→ **PROBLEM DETAILS**
Set down, unchanged, the line with "C3: none -> 47nF (3V3, GND)" and everything after it through the last line of the data.

→ **DATASET EXCERPTS**
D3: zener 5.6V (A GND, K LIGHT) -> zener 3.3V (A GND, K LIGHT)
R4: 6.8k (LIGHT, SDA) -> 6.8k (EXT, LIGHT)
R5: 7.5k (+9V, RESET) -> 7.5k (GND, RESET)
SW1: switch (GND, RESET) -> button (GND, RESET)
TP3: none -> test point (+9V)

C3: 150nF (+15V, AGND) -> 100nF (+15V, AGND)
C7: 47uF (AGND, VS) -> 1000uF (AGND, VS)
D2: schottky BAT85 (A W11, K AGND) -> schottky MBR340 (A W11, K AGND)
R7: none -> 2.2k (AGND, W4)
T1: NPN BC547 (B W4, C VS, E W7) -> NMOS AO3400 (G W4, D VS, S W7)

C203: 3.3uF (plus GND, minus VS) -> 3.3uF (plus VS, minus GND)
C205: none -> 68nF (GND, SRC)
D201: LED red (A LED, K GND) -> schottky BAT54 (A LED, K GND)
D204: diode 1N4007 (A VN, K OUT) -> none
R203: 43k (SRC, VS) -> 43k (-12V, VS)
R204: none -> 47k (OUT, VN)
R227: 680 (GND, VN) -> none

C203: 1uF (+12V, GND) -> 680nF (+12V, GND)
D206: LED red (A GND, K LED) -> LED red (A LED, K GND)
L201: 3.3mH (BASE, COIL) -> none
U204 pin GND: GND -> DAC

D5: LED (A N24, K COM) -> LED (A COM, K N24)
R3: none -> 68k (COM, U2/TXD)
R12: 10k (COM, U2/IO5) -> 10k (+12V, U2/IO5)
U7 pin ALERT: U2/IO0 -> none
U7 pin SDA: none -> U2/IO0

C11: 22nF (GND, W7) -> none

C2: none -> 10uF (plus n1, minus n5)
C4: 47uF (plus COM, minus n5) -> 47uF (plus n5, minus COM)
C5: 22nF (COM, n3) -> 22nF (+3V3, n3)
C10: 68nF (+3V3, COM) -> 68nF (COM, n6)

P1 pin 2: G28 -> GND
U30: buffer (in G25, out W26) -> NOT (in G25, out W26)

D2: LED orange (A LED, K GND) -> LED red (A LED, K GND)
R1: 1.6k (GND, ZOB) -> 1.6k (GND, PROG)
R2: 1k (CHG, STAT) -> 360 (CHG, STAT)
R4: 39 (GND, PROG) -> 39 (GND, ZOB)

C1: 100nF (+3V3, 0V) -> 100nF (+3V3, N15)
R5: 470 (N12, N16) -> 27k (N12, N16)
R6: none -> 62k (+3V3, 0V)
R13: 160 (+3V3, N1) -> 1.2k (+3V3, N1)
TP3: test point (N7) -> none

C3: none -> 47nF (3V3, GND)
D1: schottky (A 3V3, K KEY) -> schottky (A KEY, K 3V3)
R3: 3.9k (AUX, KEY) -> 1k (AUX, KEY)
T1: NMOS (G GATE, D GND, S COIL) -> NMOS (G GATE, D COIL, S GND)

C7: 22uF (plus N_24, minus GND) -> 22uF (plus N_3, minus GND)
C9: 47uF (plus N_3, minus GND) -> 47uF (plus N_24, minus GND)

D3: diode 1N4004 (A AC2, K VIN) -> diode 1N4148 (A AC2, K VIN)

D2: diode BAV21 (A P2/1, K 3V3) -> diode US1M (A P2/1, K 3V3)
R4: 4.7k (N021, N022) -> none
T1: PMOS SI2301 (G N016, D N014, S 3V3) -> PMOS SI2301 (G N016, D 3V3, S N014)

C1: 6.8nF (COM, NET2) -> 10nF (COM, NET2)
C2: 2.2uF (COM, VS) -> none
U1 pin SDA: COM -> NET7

→ **RESPONSE AREA**
C3: none -> 47nF (3V3, GND)
D1: schottky (A 3V3, K KEY) -> schottky (A KEY, K 3V3)
R3: 3.9k (AUX, KEY) -> 1k (AUX, KEY)
T1: NMOS (G GATE, D GND, S COIL) -> NMOS (G GATE, D COIL, S GND)

C7: 22uF (plus N_24, minus GND) -> 22uF (plus N_3, minus GND)
C9: 47uF (plus N_3, minus GND) -> 47uF (plus N_24, minus GND)

D3: diode 1N4004 (A AC2, K VIN) -> diode 1N4148 (A AC2, K VIN)

D2: diode BAV21 (A P2/1, K 3V3) -> diode US1M (A P2/1, K 3V3)
R4: 4.7k (N021, N022) -> none
T1: PMOS SI2301 (G N016, D N014, S 3V3) -> PMOS SI2301 (G N016, D 3V3, S N014)

C1: 6.8nF (COM, NET2) -> 10nF (COM, NET2)
C2: 2.2uF (COM, VS) -> none
U1 pin SDA: COM -> NET7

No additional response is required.